> _What you should do_
What to return is the tail of the data, from the line that contains "BUTTON3 pin SIG: RX -> A2" down to the last line, copied exactly.

> _Provided entries_

====

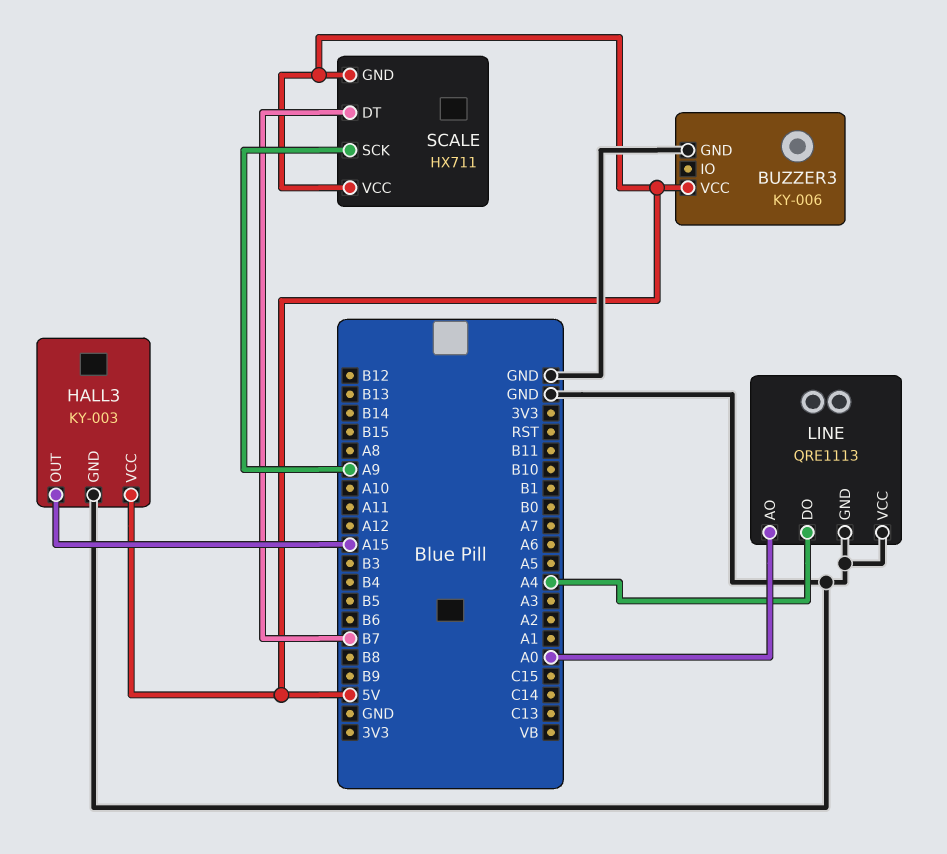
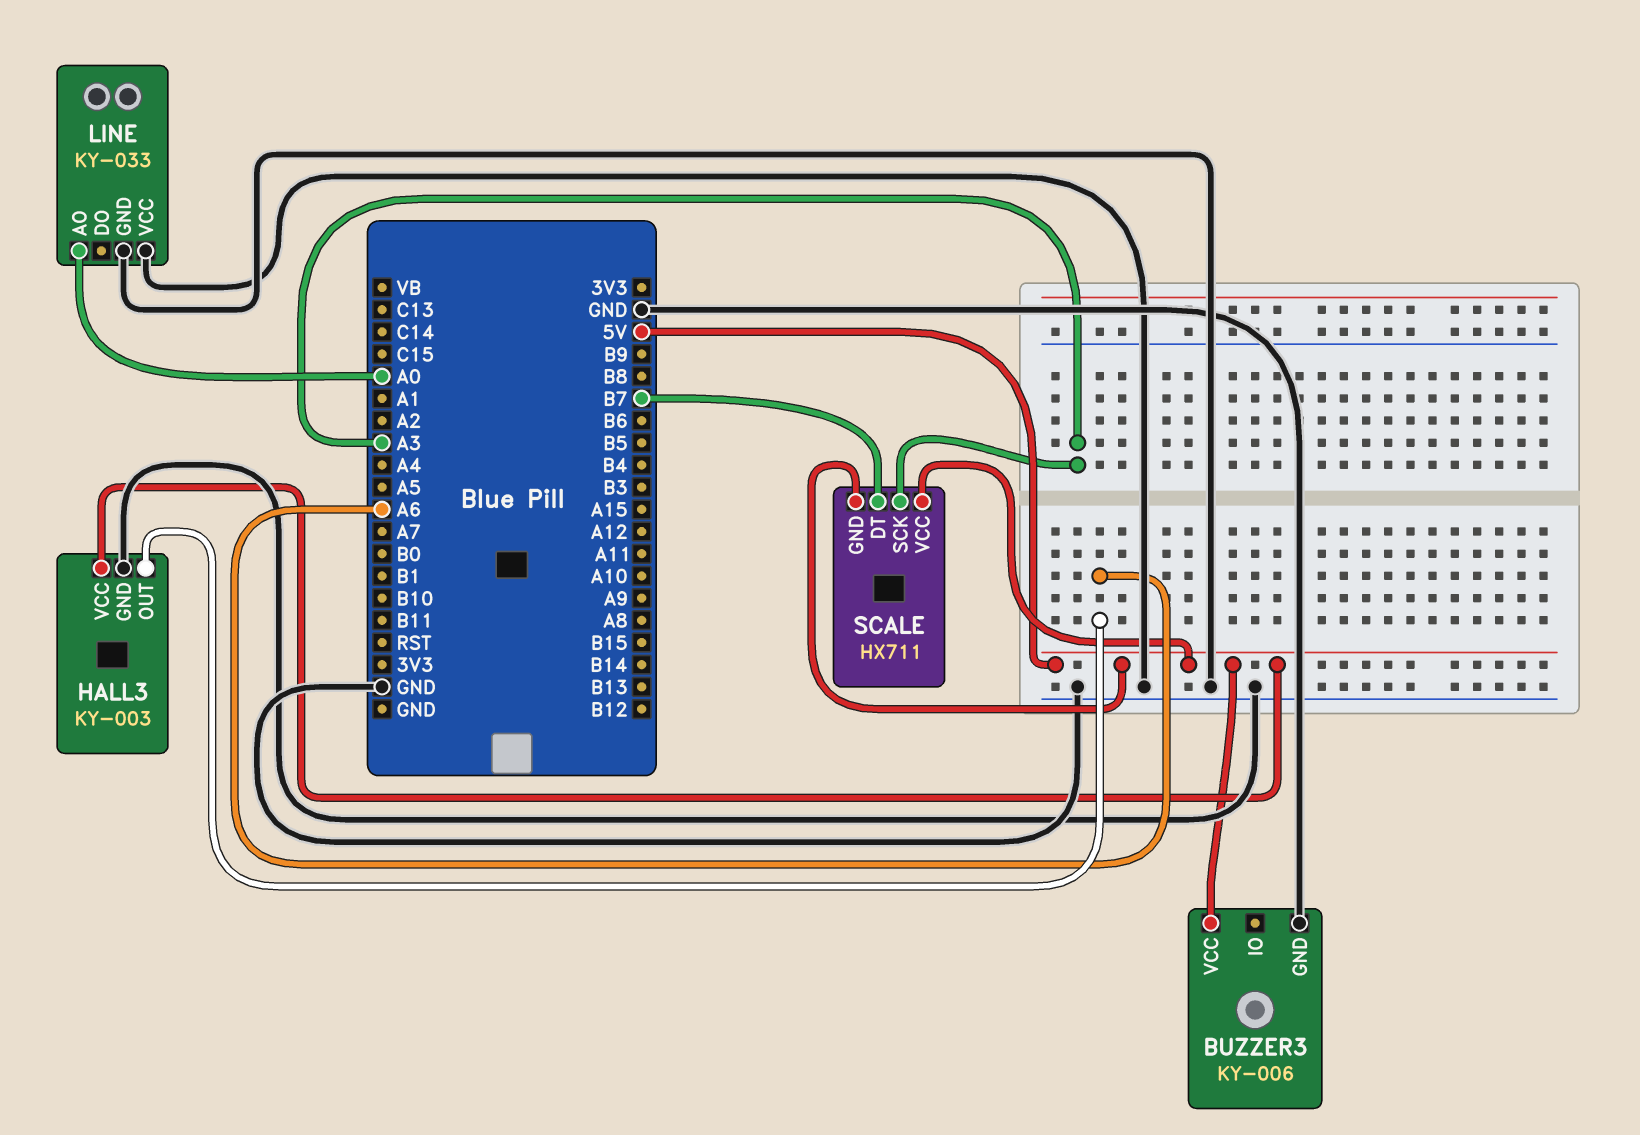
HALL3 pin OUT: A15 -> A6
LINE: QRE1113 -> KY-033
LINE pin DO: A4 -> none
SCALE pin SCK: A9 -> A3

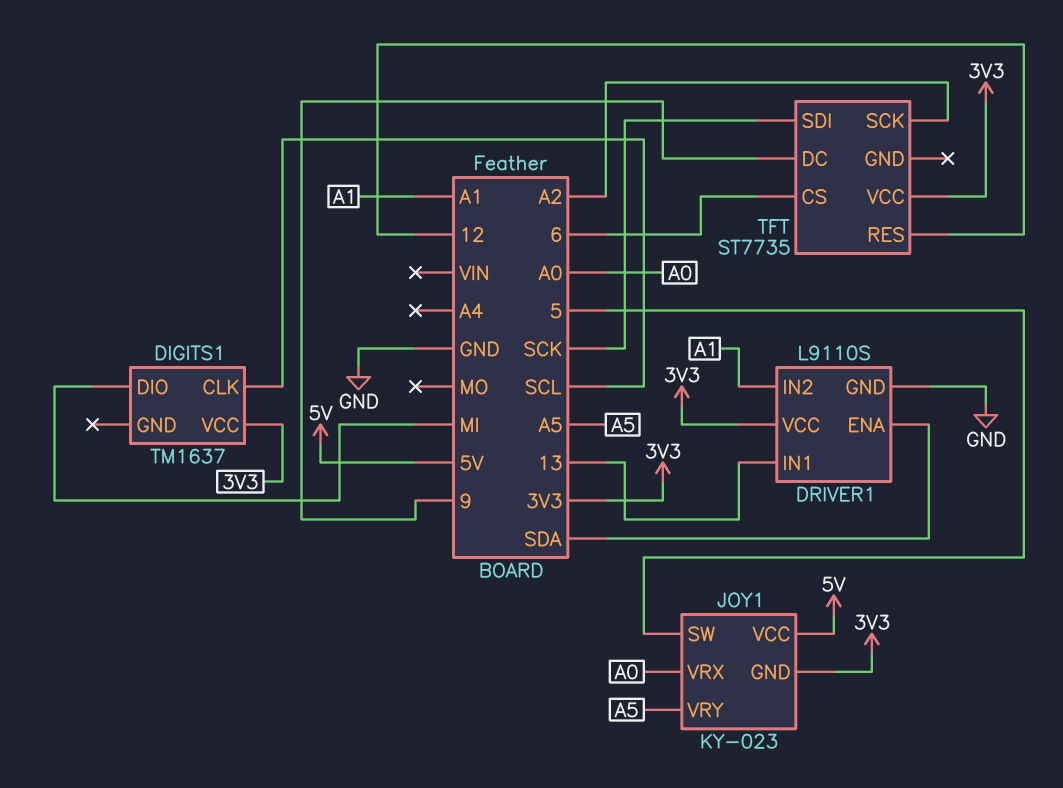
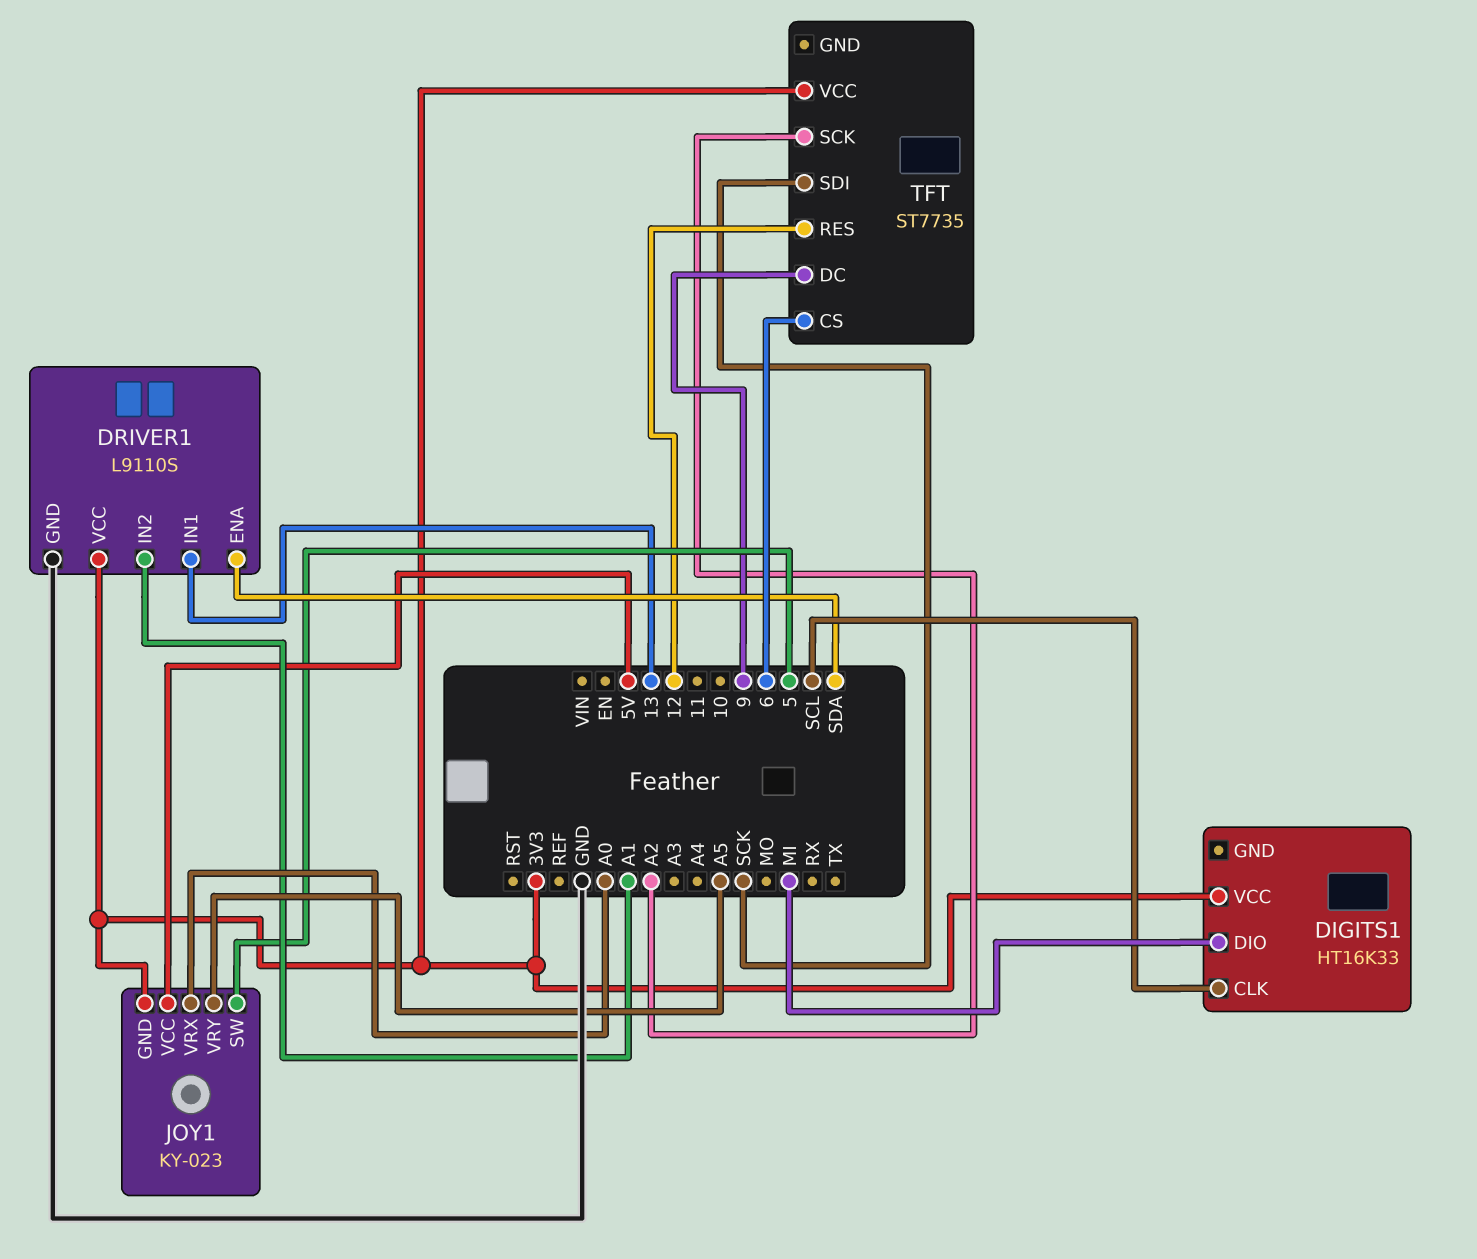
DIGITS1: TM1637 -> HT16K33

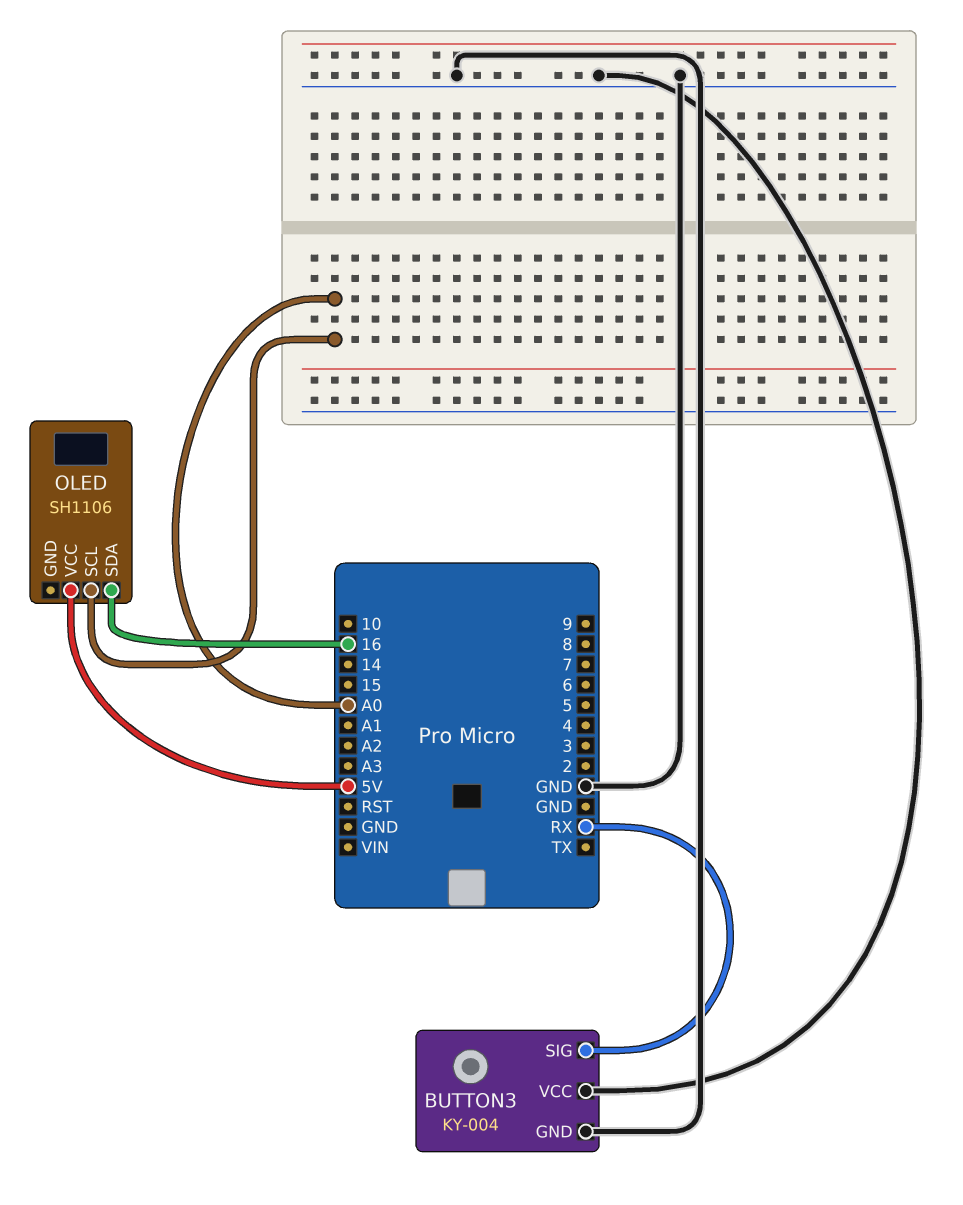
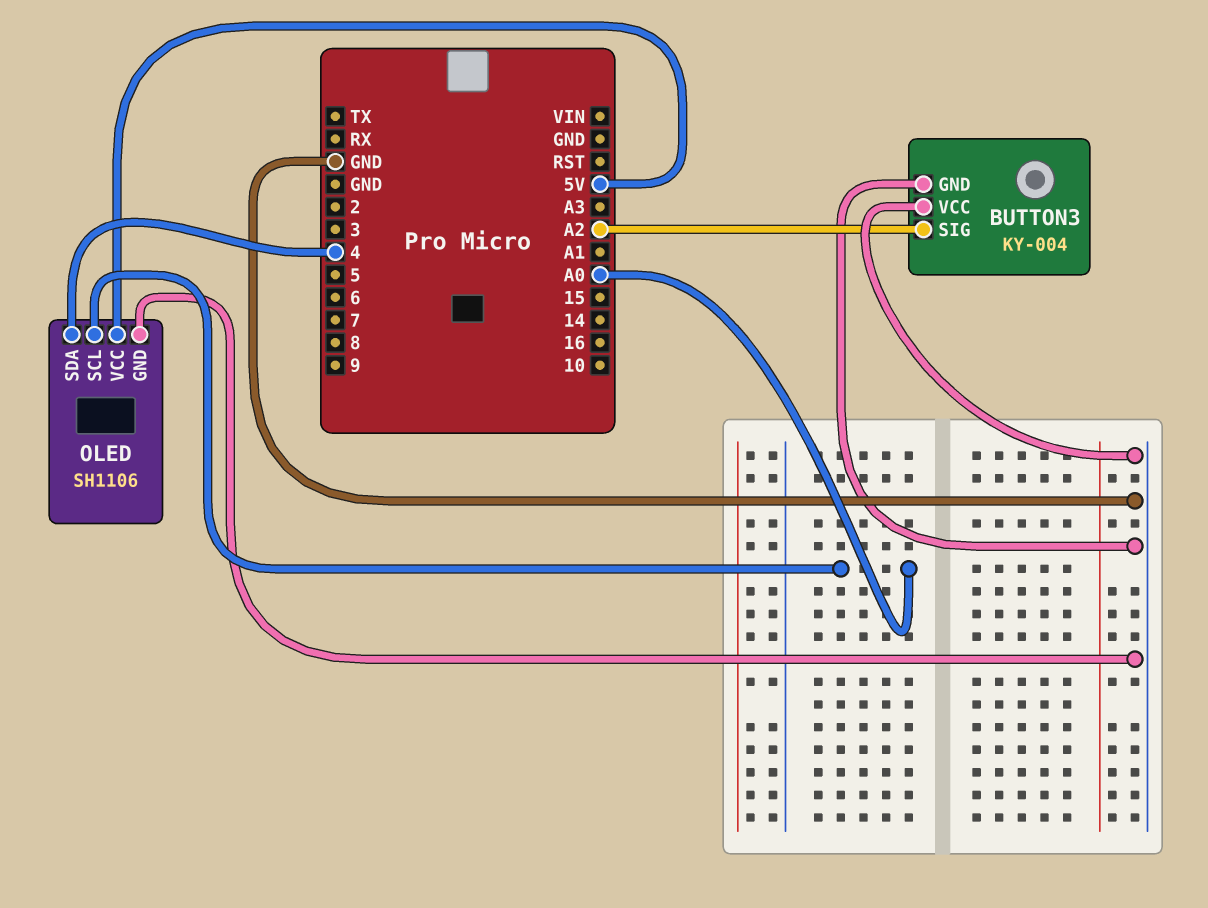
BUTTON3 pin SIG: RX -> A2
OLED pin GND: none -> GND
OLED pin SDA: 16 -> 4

====

> _Result of the exercise_
BUTTON3 pin SIG: RX -> A2
OLED pin GND: none -> GND
OLED pin SDA: 16 -> 4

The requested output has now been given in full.